Only one portion of the data is to be written out: from the line bearing "moved: brown banana" through the line bearing "replaced: grey cupcake". Write it exactly as it appears.
Data records section start
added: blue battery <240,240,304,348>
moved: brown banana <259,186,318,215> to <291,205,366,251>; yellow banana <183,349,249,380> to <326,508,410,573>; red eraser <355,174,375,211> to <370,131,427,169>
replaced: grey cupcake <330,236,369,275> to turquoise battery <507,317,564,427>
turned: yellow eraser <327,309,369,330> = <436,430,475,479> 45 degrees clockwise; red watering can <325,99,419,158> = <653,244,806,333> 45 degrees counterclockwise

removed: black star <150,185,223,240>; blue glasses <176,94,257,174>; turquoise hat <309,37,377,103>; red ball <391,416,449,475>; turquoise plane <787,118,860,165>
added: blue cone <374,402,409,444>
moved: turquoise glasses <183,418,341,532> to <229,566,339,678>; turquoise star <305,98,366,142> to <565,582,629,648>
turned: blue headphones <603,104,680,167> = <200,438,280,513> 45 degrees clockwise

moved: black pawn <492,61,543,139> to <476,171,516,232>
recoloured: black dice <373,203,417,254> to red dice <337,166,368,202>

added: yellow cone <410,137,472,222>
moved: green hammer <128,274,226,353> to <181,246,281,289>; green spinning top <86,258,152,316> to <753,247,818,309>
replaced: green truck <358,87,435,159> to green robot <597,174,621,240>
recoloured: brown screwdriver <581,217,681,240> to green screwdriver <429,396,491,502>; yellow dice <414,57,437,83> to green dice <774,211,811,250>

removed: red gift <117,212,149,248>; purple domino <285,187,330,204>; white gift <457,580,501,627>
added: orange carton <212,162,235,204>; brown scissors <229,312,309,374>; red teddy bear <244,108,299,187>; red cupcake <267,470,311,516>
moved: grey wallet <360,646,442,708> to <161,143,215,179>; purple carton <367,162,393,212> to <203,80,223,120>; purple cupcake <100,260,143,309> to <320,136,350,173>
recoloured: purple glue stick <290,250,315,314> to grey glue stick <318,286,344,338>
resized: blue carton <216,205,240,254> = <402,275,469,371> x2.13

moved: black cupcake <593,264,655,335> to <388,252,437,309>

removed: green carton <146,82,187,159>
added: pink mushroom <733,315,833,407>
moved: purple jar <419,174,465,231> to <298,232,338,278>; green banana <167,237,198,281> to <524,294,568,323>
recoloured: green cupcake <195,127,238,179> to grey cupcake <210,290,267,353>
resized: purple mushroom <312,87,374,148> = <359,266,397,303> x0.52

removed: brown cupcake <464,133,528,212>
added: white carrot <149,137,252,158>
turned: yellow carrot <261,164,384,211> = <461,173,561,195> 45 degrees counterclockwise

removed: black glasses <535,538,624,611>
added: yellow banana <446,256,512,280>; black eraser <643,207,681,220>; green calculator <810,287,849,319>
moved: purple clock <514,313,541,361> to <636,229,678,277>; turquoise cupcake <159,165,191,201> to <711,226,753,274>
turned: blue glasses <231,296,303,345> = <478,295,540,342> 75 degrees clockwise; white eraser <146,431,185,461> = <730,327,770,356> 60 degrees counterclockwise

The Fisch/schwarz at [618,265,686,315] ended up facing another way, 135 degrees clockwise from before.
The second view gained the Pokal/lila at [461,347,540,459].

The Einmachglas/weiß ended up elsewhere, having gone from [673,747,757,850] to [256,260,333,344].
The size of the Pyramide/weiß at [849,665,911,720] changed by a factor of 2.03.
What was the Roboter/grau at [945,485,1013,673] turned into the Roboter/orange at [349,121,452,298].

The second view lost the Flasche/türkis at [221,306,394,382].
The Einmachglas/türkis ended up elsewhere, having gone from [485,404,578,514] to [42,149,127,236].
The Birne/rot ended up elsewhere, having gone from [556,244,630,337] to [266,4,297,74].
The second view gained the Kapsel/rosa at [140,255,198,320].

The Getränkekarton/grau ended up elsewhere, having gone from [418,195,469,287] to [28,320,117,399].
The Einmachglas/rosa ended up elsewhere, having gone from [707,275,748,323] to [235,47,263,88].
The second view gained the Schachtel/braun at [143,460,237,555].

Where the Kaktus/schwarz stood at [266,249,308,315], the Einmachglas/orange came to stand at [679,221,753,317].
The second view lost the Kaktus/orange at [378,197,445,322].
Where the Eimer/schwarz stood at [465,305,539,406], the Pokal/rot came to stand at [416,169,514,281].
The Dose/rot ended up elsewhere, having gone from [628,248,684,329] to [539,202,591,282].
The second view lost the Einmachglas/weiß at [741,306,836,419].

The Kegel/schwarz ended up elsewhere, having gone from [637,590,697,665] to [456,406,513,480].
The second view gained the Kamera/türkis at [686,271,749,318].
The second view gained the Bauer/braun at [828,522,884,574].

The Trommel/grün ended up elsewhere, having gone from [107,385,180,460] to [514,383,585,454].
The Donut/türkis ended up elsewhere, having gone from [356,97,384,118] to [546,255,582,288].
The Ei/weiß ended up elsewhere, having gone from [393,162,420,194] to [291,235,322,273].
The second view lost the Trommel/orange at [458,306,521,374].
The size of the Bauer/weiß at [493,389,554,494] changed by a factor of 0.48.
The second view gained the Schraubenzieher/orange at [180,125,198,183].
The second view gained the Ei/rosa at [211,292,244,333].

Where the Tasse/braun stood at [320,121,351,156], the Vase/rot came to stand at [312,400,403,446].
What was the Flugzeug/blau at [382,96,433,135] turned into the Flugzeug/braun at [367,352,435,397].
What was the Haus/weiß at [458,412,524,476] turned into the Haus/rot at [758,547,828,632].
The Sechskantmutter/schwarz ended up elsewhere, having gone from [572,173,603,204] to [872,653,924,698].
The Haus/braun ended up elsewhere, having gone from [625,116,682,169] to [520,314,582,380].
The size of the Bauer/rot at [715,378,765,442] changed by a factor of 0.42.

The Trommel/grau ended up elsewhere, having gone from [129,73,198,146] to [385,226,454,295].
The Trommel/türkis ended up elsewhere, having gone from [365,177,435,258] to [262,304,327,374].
Data records section end
- Problem solution:
moved: brown banana <259,186,318,215> to <291,205,366,251>; yellow banana <183,349,249,380> to <326,508,410,573>; red eraser <355,174,375,211> to <370,131,427,169>
replaced: grey cupcake <330,236,369,275> to turquoise battery <507,317,564,427>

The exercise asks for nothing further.